◆ WORK ITEM ◆
Every line from the one with "(307, 236) = (314, 302): pink cactus -> none" to the one with "(463, 175) = (658, 188): white", including those two, is to be copied exactly; all other lines of the entries below are left out.

[SOURCE RECORDS]

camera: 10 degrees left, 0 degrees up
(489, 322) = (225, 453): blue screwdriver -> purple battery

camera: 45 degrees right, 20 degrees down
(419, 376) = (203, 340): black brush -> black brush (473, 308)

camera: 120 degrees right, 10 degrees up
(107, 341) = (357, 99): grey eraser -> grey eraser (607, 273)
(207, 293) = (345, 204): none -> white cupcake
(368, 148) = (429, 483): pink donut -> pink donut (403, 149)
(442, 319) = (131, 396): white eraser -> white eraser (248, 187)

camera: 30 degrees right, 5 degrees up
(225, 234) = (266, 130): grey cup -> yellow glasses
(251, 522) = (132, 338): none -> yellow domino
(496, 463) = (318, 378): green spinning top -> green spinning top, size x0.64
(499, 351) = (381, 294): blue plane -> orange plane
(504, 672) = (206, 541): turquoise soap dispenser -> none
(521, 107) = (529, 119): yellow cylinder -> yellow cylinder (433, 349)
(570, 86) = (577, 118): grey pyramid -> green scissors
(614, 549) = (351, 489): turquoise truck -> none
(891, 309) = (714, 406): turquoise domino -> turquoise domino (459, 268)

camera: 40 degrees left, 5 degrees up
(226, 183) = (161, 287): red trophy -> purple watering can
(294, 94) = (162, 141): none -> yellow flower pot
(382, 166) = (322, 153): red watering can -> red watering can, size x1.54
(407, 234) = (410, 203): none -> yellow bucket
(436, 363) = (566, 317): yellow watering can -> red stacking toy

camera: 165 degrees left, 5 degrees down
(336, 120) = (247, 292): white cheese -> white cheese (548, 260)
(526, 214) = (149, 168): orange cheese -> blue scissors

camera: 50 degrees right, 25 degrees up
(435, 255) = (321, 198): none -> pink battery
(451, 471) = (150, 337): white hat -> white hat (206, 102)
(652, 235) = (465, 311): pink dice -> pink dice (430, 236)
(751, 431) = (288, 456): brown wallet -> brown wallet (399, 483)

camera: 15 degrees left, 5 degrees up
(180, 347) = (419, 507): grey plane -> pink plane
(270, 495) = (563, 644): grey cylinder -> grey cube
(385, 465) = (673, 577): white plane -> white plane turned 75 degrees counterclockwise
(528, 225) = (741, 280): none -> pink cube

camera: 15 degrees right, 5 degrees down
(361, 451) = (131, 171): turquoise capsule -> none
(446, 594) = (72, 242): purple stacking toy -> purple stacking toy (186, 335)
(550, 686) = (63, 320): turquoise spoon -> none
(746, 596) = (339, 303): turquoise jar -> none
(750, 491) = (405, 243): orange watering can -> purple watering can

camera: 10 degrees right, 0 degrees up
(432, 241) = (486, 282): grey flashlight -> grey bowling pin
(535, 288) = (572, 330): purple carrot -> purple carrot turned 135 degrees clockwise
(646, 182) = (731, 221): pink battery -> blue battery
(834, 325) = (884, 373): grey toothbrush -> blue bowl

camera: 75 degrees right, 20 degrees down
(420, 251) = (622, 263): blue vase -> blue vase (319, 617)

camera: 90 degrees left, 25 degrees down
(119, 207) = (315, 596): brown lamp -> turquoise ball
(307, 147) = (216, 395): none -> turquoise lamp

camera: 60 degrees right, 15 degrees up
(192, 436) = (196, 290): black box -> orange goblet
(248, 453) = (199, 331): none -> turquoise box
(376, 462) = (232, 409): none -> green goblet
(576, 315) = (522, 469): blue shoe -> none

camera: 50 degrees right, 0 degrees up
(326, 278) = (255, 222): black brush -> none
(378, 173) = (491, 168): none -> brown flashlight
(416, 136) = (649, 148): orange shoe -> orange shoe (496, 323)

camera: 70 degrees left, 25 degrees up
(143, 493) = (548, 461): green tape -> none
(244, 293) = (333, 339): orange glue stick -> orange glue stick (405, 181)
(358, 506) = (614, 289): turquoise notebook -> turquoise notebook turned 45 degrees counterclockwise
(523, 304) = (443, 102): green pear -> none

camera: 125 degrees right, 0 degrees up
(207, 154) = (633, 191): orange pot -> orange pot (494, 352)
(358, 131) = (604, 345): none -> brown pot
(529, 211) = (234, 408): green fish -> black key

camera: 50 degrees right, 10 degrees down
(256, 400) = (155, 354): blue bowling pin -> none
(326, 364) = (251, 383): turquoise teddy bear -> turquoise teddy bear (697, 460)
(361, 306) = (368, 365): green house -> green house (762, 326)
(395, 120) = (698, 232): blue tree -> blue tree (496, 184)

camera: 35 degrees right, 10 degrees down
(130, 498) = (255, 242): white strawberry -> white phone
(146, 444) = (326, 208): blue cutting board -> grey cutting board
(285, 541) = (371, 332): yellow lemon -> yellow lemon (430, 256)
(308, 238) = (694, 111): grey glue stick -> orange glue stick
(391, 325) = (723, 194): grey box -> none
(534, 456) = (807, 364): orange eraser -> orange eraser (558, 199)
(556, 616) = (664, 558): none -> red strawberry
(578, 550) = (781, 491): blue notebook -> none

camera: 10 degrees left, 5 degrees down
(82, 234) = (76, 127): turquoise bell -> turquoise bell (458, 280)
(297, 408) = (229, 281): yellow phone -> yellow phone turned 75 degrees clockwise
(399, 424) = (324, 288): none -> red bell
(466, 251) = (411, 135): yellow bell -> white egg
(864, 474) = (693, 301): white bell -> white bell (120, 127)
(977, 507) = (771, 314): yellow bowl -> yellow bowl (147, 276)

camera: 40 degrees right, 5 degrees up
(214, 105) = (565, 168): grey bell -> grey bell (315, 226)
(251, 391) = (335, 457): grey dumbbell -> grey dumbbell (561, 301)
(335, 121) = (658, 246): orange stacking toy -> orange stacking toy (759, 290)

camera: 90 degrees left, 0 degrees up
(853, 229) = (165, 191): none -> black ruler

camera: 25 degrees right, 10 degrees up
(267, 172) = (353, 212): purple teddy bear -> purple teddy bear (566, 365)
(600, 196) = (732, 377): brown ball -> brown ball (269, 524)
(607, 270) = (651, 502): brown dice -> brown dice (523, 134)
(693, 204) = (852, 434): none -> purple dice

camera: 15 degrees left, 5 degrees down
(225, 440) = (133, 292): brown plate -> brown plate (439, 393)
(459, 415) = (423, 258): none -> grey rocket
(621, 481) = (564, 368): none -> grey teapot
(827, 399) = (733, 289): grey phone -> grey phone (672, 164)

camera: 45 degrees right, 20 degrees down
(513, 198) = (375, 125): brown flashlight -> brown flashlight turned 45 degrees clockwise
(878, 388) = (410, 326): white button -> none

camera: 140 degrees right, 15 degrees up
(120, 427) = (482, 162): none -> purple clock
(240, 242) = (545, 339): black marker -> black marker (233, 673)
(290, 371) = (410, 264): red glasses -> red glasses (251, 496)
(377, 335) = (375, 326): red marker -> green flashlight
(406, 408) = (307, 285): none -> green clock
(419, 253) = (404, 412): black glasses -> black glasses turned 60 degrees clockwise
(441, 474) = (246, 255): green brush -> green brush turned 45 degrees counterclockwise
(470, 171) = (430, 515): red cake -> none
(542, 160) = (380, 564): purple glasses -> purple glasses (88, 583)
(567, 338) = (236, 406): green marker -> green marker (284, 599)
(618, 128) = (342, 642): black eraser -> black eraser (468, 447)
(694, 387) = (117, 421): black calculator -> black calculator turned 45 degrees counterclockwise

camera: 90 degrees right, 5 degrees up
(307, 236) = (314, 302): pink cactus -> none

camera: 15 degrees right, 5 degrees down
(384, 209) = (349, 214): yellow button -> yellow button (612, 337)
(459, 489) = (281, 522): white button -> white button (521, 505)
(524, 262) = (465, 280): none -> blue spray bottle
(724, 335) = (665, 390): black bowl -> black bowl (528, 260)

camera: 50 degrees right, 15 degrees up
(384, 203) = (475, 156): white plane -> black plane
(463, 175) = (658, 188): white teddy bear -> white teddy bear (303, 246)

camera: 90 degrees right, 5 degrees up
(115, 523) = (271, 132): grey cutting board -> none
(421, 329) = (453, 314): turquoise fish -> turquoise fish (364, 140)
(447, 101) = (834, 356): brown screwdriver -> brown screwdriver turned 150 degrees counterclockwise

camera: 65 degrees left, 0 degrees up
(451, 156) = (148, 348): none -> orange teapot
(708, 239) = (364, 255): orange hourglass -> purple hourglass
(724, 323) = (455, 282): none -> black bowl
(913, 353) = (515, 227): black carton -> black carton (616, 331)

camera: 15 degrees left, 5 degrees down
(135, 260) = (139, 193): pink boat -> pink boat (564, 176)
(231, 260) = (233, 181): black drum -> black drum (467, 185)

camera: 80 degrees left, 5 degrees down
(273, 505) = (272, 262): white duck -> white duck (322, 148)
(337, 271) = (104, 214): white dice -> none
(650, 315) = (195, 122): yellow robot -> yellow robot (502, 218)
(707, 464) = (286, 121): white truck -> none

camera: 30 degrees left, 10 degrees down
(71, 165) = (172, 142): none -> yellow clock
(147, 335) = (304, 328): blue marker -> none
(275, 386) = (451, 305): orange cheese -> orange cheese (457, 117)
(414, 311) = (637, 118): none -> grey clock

[/SOURCE RECORDS]

◆ ANSWER SPACE ◆
(307, 236) = (314, 302): pink cactus -> none

camera: 15 degrees right, 5 degrees down
(384, 209) = (349, 214): yellow button -> yellow button (612, 337)
(459, 489) = (281, 522): white button -> white button (521, 505)
(524, 262) = (465, 280): none -> blue spray bottle
(724, 335) = (665, 390): black bowl -> black bowl (528, 260)

camera: 50 degrees right, 15 degrees up
(384, 203) = (475, 156): white plane -> black plane
(463, 175) = (658, 188): white teddy bear -> white teddy bear (303, 246)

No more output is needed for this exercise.